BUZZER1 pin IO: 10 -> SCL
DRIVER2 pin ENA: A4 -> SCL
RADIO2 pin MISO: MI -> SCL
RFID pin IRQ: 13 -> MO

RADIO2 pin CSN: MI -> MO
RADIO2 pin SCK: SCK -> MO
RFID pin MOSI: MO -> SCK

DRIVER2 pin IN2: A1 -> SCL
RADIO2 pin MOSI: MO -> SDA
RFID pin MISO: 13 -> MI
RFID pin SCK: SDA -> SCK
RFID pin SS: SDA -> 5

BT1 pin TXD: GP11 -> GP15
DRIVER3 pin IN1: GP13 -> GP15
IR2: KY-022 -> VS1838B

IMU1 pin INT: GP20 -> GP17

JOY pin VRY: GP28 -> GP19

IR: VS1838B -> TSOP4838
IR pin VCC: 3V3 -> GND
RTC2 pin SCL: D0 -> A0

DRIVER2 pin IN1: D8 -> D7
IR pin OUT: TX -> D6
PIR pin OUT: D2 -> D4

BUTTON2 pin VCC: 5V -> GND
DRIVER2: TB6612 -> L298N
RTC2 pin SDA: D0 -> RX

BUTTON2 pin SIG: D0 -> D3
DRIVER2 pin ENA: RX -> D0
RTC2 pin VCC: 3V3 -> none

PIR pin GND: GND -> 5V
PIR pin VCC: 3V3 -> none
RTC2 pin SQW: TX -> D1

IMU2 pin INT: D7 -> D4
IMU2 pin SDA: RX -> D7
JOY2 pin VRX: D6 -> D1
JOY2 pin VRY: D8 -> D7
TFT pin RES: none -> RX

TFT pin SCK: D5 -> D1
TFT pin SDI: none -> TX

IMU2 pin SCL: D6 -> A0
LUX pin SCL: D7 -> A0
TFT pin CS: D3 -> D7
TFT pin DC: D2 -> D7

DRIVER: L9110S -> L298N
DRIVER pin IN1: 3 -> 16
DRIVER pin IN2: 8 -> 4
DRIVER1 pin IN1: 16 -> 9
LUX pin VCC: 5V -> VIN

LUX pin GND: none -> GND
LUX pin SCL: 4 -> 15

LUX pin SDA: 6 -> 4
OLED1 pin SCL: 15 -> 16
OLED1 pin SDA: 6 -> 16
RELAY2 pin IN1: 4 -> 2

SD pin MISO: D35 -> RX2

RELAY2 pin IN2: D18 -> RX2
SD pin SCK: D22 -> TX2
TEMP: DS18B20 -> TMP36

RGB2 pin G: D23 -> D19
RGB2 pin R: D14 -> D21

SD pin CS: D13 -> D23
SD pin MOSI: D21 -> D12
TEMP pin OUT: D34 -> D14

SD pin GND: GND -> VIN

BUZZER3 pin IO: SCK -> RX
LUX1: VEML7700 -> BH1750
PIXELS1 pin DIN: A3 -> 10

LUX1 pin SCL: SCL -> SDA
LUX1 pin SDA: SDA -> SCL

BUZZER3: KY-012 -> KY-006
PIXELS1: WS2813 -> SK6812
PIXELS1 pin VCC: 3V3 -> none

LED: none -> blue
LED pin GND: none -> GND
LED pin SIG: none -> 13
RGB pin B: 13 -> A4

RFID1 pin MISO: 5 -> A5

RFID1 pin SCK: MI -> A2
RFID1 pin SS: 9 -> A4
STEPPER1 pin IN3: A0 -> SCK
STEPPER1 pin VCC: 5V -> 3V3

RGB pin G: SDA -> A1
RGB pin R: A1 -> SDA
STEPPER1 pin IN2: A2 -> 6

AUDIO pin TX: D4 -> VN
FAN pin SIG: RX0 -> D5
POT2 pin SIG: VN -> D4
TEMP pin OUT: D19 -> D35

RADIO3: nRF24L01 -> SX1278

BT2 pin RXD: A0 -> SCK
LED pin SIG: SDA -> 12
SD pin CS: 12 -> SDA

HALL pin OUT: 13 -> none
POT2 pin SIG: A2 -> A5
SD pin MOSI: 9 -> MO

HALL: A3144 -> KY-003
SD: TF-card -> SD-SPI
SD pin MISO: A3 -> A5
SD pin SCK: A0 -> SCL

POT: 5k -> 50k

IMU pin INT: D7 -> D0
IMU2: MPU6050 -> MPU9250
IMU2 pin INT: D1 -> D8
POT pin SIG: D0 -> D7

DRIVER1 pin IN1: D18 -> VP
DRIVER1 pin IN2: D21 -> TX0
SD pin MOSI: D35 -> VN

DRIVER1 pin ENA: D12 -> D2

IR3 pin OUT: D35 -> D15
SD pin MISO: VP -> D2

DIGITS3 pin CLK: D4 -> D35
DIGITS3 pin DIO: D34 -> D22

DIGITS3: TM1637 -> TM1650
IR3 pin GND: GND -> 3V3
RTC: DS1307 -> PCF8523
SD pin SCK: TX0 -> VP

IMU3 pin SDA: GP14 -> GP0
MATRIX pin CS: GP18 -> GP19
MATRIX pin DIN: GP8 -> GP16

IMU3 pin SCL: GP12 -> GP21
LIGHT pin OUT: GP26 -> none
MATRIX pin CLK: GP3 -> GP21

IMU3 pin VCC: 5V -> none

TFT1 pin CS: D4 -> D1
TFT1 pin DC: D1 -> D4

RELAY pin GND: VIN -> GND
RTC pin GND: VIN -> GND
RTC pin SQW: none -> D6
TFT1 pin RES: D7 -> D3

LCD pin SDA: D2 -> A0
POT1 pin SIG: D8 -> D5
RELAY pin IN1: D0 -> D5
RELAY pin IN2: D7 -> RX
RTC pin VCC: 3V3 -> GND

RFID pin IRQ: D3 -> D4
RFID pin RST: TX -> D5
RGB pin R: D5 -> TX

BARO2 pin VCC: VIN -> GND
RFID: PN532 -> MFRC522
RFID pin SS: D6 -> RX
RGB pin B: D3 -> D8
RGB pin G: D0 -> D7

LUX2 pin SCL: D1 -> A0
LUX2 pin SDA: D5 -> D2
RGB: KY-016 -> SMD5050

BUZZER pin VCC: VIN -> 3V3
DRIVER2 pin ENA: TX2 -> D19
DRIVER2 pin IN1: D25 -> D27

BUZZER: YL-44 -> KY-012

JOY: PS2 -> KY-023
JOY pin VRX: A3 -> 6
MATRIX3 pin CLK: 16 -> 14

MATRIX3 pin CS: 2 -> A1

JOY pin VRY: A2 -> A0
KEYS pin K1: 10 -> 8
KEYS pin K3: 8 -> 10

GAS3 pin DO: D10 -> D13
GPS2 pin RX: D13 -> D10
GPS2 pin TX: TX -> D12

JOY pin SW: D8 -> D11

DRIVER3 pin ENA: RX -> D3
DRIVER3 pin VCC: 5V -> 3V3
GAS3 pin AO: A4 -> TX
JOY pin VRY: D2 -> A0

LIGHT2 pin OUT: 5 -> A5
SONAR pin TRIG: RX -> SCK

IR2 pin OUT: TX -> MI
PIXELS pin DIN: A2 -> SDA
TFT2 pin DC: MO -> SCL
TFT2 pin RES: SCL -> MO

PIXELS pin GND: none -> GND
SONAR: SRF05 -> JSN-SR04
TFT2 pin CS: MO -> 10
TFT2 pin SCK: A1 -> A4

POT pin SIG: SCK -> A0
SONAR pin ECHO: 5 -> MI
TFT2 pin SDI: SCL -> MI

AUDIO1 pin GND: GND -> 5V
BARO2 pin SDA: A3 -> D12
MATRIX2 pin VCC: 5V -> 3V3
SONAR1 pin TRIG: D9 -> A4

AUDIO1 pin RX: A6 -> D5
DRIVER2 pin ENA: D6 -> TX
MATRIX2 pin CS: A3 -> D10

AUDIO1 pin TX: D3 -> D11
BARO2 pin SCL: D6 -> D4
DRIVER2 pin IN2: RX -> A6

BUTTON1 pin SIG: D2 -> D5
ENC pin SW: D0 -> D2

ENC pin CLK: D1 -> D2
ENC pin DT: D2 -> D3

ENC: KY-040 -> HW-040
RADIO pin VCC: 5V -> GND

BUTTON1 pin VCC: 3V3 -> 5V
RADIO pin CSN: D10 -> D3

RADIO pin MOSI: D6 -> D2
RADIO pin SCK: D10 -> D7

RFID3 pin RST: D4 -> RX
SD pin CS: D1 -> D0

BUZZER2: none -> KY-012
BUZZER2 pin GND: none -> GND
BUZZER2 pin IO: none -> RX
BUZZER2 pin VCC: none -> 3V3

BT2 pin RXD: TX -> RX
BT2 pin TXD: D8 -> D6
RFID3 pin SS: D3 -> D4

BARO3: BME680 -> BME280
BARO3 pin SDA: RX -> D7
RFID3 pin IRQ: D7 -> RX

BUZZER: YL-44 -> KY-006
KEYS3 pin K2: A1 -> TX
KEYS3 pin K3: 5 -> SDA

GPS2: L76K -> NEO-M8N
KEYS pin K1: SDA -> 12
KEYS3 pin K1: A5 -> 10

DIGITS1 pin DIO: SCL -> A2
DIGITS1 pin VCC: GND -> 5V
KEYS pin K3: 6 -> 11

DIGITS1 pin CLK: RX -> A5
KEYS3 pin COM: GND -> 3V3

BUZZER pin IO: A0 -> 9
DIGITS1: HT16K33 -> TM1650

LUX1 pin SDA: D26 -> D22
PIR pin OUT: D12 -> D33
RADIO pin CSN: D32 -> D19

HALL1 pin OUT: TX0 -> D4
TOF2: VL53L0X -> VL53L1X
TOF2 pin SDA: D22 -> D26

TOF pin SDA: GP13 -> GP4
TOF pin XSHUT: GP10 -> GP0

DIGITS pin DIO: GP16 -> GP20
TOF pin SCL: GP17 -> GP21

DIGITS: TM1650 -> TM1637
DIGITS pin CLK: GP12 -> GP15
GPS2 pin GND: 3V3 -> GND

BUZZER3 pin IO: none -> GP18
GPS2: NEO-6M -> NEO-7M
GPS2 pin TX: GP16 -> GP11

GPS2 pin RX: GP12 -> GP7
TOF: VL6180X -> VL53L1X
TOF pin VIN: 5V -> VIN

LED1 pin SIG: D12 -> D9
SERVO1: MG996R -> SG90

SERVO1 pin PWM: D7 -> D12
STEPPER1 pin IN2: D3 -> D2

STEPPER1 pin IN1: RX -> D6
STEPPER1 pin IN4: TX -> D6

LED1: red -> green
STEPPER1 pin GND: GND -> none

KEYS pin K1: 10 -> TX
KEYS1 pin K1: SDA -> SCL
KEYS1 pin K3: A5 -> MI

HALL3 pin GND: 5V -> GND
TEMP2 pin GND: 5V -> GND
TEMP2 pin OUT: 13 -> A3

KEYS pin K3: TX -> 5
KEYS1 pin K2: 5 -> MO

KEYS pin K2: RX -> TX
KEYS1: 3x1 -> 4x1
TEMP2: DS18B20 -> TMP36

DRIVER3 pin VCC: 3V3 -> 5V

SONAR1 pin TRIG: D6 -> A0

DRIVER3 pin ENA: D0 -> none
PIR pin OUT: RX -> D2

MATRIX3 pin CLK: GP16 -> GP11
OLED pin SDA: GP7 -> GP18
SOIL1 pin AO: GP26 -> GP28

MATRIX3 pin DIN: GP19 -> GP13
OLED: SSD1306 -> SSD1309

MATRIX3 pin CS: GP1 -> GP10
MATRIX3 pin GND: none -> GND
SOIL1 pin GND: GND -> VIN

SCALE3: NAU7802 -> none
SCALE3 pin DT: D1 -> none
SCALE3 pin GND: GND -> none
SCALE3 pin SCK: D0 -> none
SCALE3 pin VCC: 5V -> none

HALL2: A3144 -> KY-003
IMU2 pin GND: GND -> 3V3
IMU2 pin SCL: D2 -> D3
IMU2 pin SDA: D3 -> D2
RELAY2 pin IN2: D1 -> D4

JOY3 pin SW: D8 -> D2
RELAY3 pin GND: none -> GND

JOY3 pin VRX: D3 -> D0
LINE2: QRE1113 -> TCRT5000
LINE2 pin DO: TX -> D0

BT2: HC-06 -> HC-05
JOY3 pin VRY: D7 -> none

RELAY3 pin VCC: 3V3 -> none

........

Problem details: Across the entries, each line containing the word "MOSI" is to be counted once; the total alone is to be given.

Solution for this task: 6